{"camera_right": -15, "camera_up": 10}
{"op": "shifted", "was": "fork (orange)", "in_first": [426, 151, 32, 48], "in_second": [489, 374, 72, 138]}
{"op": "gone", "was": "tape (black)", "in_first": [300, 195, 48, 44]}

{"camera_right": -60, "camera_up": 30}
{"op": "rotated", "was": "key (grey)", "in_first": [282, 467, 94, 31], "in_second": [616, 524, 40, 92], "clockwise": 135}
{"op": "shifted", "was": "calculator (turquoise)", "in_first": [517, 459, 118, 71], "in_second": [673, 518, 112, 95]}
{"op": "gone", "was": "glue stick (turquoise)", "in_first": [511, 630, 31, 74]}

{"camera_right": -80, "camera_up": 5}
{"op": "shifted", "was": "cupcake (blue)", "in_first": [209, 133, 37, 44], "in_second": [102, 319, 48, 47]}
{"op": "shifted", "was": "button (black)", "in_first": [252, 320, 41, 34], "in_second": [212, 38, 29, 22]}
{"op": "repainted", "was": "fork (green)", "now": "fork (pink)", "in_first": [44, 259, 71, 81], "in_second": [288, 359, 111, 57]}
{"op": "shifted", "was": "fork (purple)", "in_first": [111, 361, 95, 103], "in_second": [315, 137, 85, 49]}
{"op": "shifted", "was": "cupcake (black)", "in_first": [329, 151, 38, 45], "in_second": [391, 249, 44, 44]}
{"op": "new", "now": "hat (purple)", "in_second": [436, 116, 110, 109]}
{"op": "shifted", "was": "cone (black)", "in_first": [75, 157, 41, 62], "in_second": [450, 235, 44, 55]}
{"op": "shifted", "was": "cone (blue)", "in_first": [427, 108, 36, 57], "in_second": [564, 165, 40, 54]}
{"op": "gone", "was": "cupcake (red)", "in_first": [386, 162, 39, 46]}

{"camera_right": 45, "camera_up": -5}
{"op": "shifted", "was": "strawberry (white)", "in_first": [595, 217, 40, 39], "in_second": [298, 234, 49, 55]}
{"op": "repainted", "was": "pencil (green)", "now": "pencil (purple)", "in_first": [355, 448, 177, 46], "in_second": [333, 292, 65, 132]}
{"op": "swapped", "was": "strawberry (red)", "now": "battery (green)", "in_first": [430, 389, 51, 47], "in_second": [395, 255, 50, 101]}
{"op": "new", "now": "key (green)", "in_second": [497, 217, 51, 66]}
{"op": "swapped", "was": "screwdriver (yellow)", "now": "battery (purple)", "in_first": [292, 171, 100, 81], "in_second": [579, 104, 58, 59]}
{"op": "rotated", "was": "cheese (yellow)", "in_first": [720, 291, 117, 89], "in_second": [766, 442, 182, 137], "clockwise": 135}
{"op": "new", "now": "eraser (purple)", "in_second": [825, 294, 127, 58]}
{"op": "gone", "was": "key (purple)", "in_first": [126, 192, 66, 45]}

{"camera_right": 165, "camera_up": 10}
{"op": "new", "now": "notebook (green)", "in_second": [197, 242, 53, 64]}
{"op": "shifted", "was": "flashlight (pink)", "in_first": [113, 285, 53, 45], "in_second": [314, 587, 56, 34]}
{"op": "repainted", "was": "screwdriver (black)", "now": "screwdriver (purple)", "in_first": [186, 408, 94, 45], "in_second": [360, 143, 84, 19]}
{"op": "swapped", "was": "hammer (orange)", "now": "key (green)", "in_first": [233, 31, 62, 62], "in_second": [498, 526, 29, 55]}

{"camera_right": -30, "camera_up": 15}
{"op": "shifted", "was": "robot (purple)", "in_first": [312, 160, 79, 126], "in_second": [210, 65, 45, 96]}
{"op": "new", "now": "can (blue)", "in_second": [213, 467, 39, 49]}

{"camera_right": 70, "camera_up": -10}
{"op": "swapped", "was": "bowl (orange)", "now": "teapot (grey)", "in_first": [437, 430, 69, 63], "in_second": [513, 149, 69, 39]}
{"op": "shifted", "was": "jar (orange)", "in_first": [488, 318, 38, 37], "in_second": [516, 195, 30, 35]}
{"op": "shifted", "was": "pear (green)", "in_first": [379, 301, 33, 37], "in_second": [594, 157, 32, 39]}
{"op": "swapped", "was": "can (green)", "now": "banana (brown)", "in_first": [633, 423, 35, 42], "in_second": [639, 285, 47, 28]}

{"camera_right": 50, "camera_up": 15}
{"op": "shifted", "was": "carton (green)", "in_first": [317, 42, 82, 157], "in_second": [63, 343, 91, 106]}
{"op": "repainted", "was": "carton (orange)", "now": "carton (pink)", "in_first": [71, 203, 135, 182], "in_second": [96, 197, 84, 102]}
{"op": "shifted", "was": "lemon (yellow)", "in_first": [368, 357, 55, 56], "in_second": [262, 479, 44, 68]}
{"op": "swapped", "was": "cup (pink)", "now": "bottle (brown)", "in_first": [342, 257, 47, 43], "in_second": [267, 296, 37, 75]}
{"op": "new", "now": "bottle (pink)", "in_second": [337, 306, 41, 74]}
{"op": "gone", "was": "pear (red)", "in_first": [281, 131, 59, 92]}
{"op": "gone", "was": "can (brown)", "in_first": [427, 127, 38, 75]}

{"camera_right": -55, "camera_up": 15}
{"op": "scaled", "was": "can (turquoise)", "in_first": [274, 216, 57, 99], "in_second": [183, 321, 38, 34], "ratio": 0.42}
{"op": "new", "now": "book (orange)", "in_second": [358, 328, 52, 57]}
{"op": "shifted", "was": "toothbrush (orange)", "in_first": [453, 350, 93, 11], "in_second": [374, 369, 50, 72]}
════════
### Exercise aim
All lines of the entries above where "pear" turns up should be reported.

### Your solution
{"op": "shifted", "was": "pear (green)", "in_first": [379, 301, 33, 37], "in_second": [594, 157, 32, 39]}
{"op": "gone", "was": "pear (red)", "in_first": [281, 131, 59, 92]}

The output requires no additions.